Saved data entries:

********************

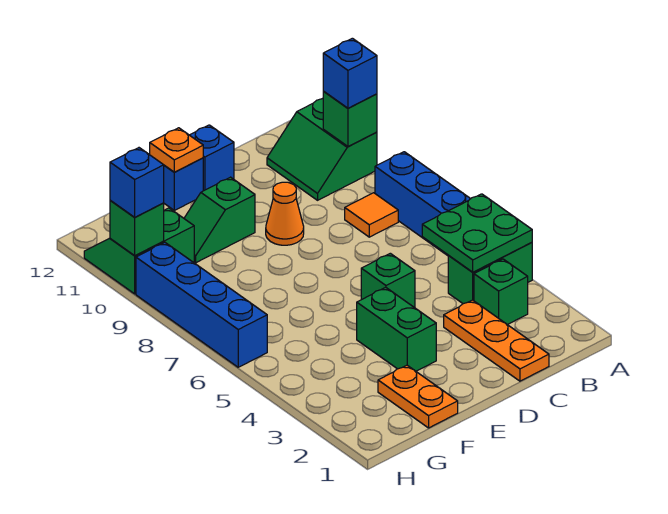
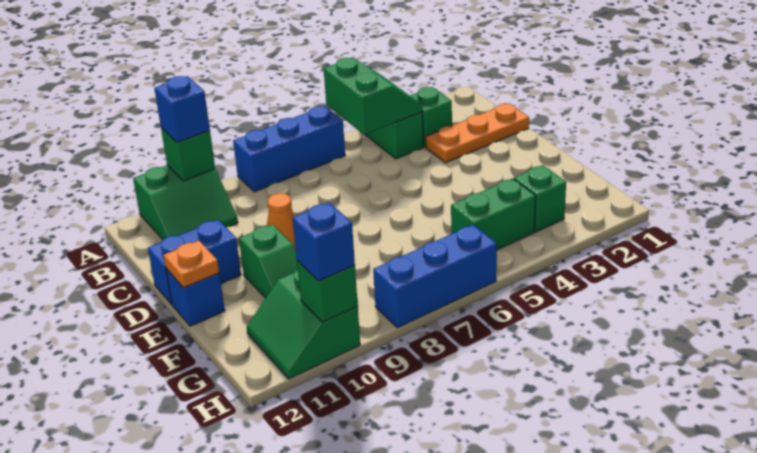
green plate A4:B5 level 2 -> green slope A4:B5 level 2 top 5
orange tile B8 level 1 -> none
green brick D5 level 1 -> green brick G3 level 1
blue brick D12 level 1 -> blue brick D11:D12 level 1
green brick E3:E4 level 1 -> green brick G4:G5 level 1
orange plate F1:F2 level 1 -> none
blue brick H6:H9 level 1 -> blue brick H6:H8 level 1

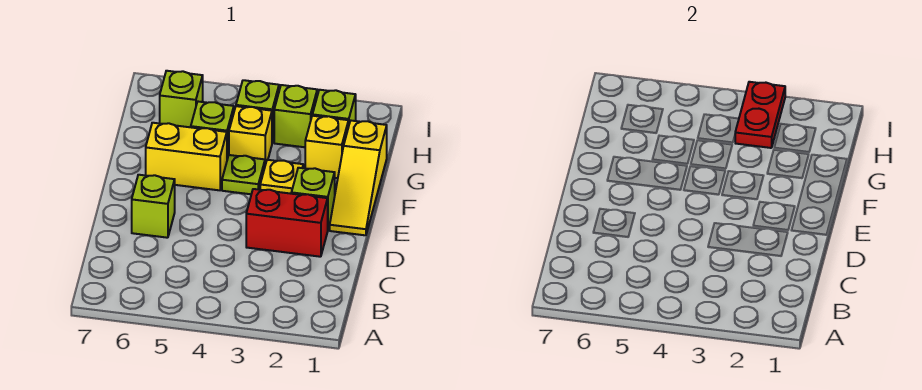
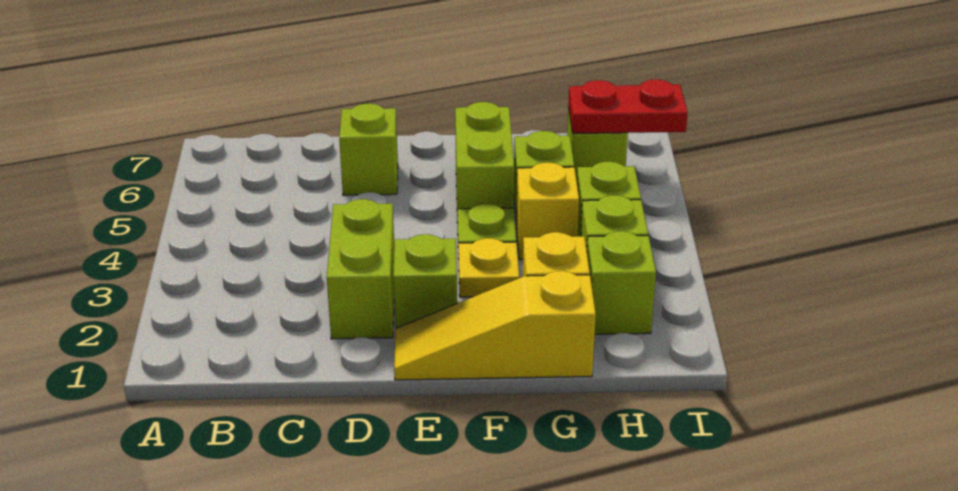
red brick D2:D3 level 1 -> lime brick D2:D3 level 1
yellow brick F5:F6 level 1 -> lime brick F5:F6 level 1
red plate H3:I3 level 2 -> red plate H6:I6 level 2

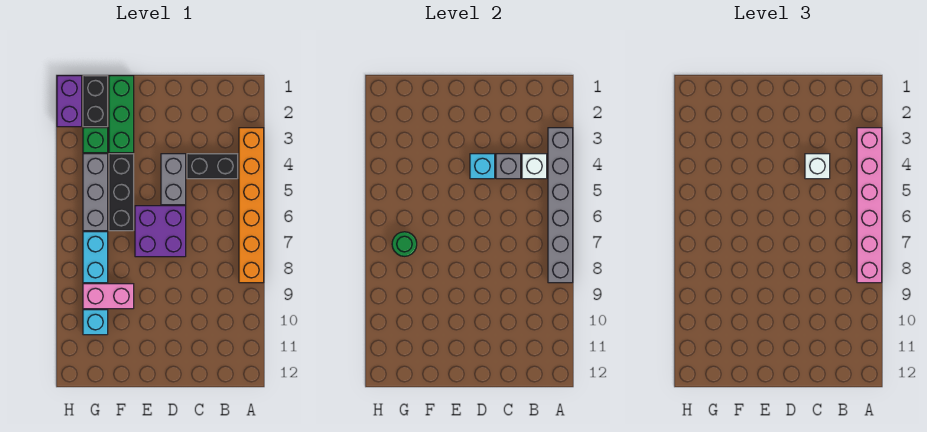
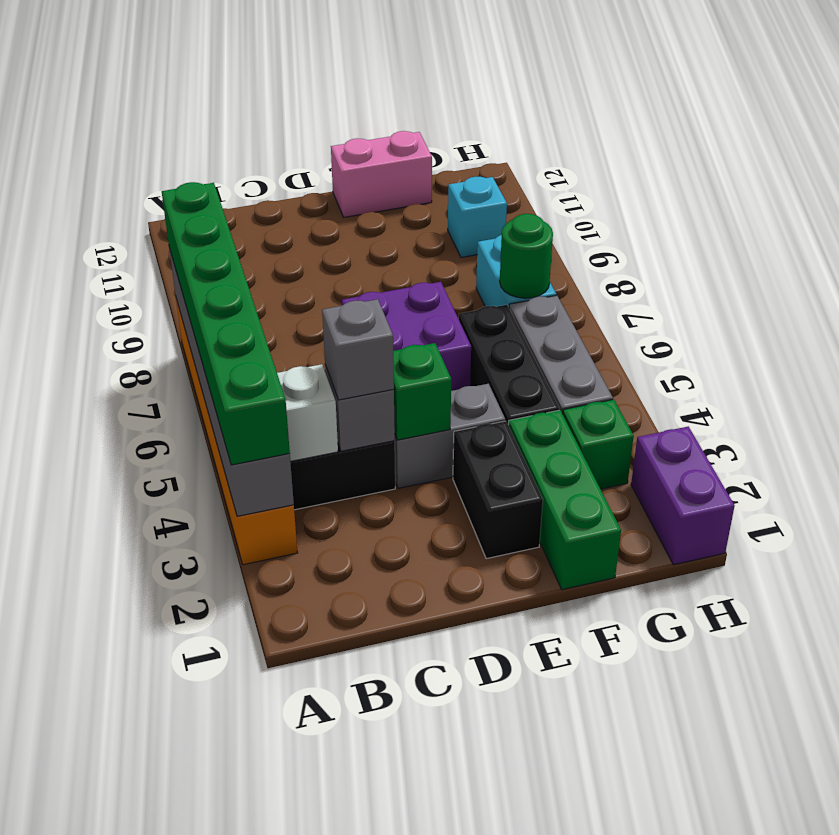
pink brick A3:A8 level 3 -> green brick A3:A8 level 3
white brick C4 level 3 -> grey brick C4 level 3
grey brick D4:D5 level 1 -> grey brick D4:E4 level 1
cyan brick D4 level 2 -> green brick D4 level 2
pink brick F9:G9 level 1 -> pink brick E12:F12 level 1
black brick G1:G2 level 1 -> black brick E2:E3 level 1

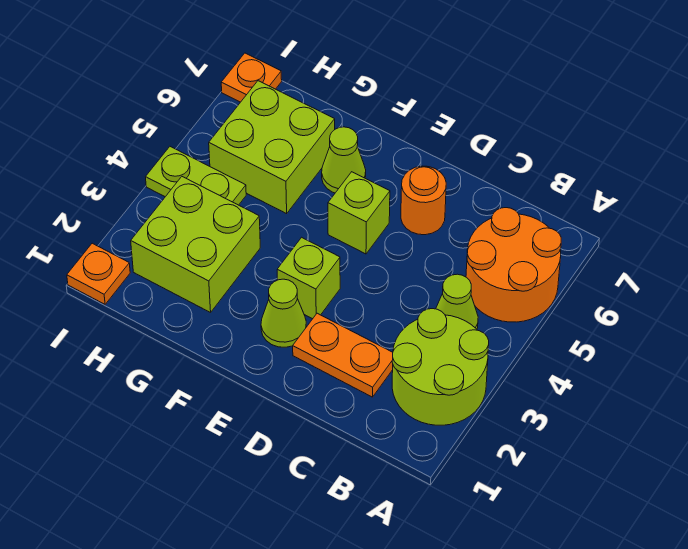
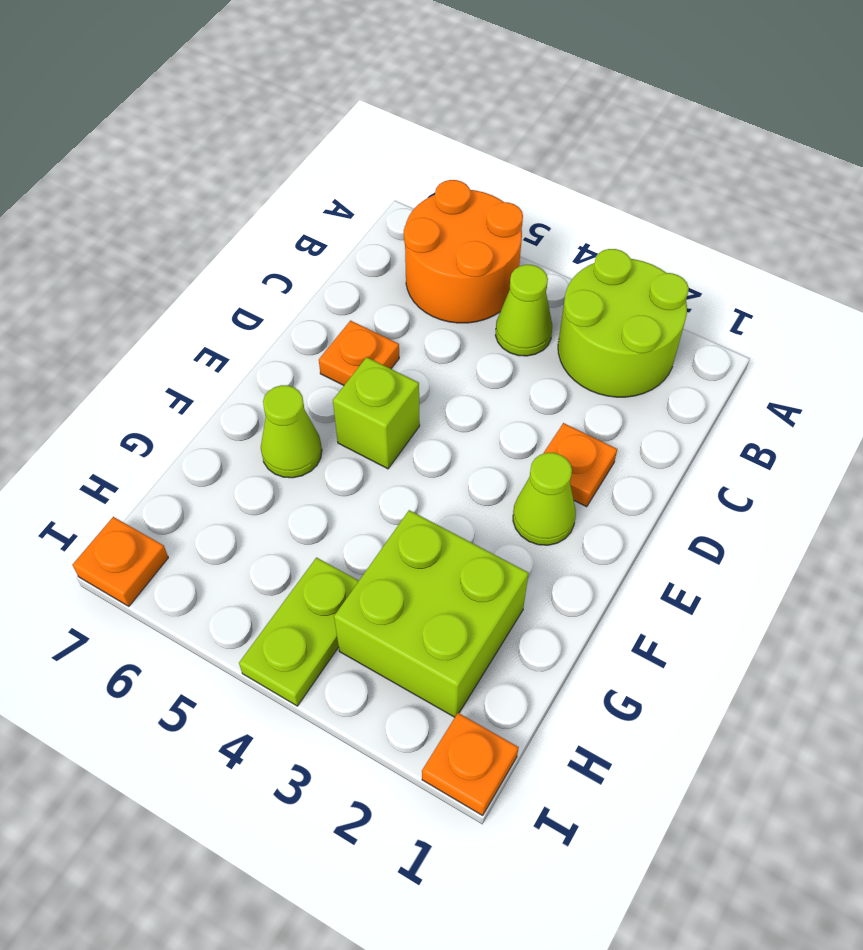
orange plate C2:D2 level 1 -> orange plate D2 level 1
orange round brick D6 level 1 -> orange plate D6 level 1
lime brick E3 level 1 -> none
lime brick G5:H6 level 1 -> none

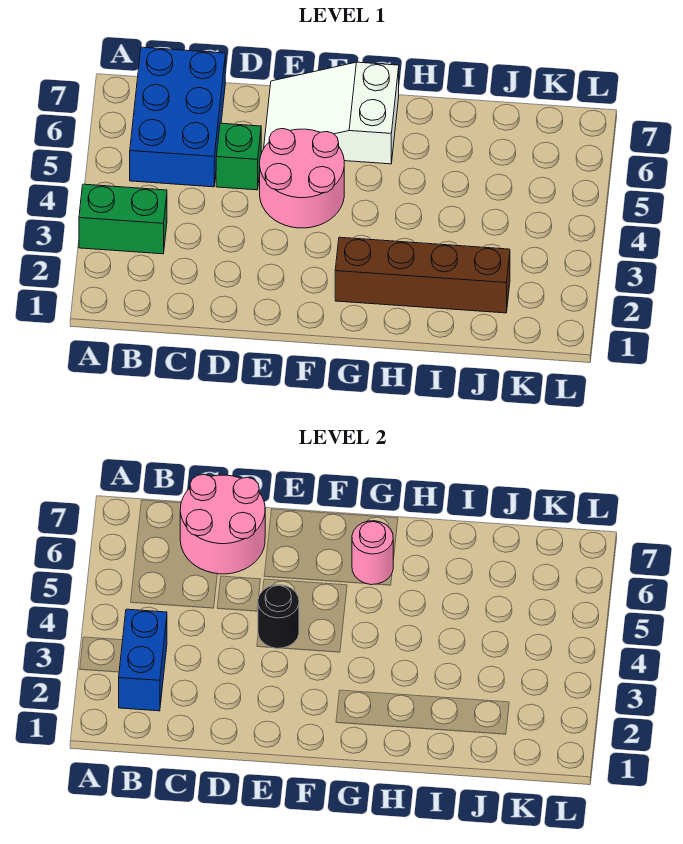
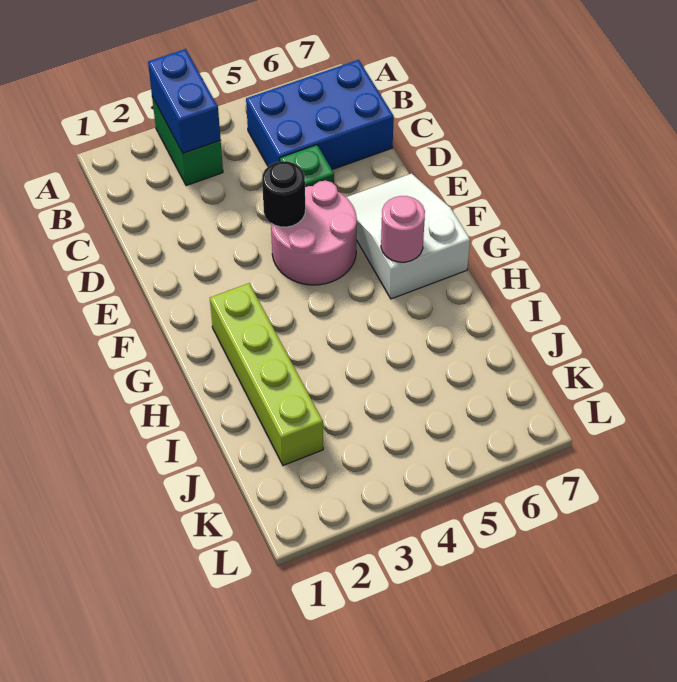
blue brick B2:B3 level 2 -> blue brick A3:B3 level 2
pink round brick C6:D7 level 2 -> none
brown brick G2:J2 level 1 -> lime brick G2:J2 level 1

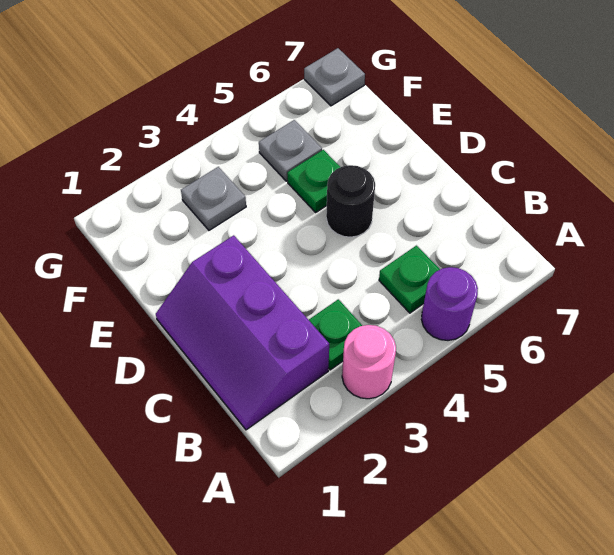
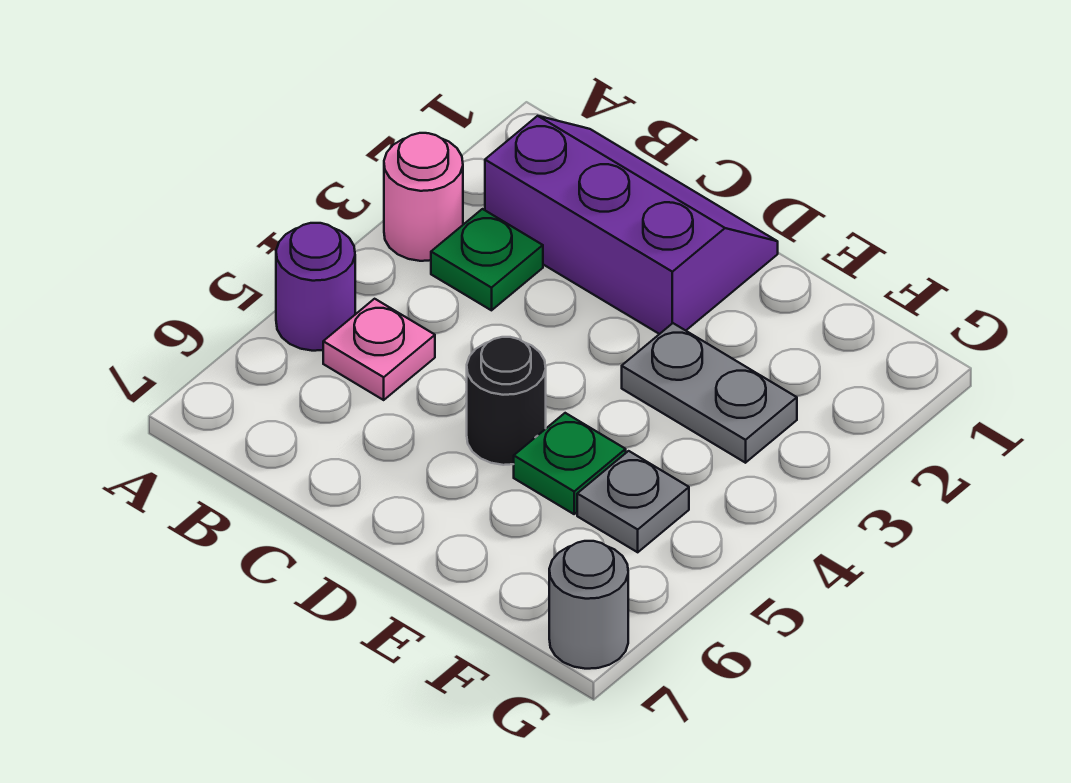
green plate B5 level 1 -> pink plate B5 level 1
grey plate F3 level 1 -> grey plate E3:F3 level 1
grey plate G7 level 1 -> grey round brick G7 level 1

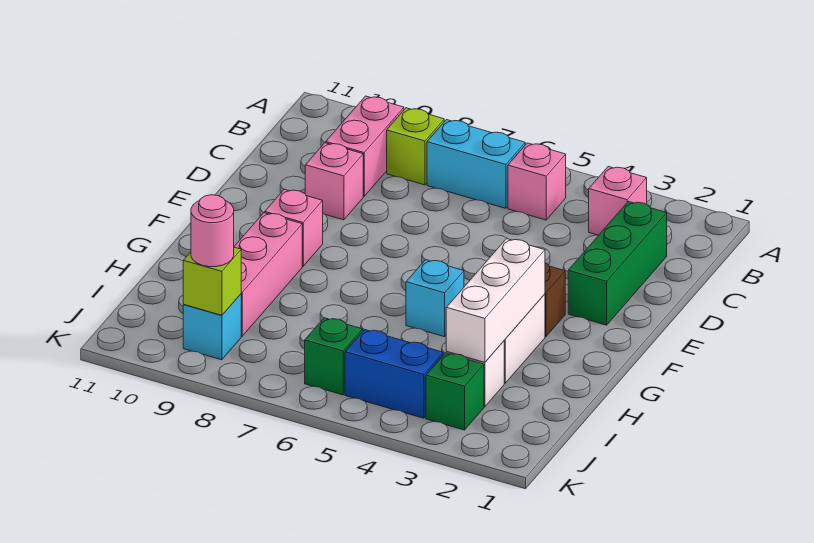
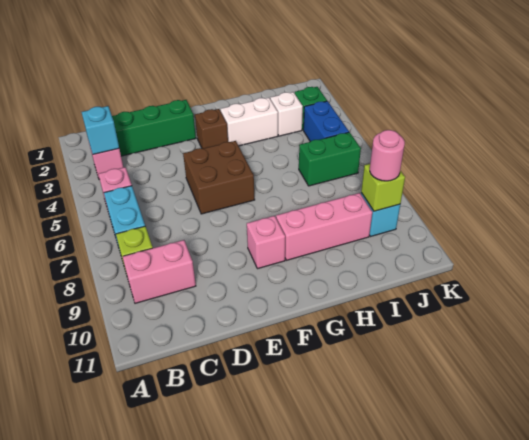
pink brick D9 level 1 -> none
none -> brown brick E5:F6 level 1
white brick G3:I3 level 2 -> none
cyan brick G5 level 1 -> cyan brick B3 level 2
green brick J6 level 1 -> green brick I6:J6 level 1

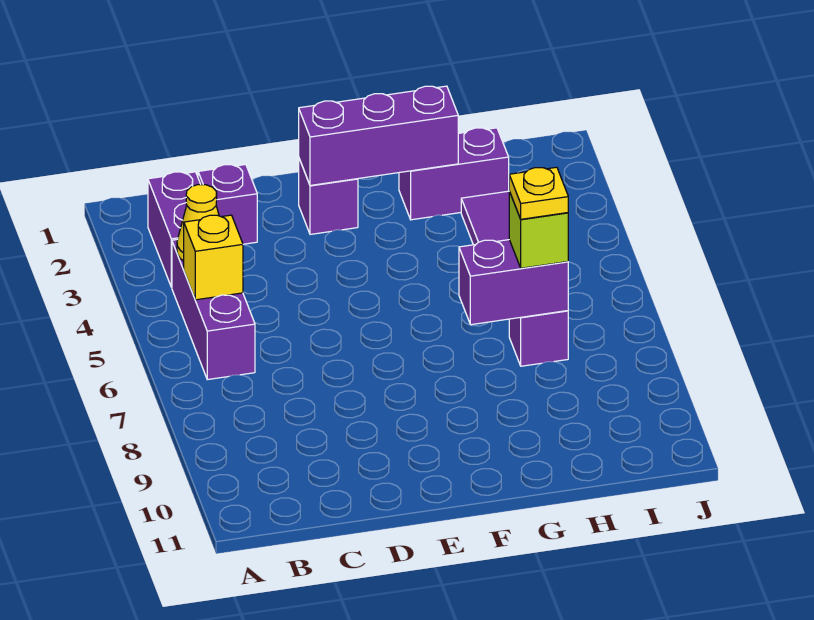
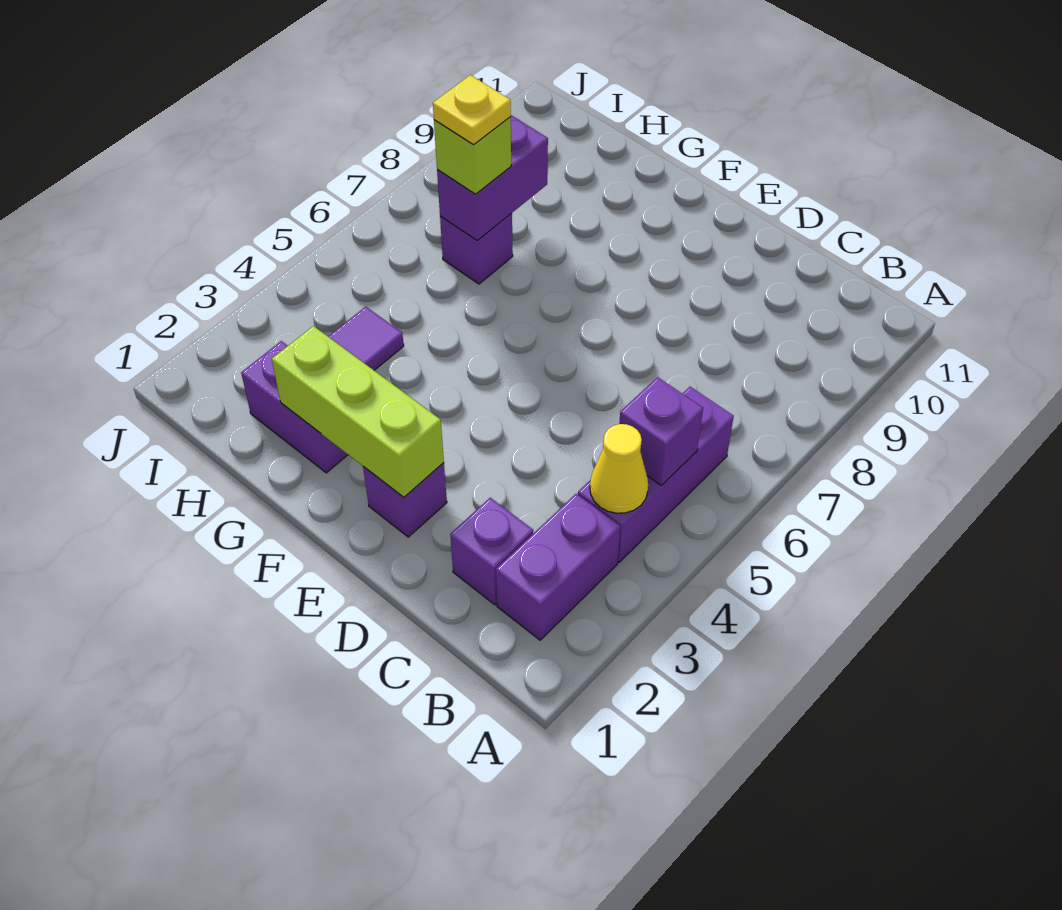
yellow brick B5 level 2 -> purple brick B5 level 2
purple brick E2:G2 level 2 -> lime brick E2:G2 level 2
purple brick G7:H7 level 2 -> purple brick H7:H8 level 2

********************

→ WHAT YOU HAVE TO DO:
Across all the records, find the lines containing the word "orange" and reproduce each one.

→ ANSWER SECTION:
orange tile B8 level 1 -> none
orange plate F1:F2 level 1 -> none
orange plate C2:D2 level 1 -> orange plate D2 level 1
orange round brick D6 level 1 -> orange plate D6 level 1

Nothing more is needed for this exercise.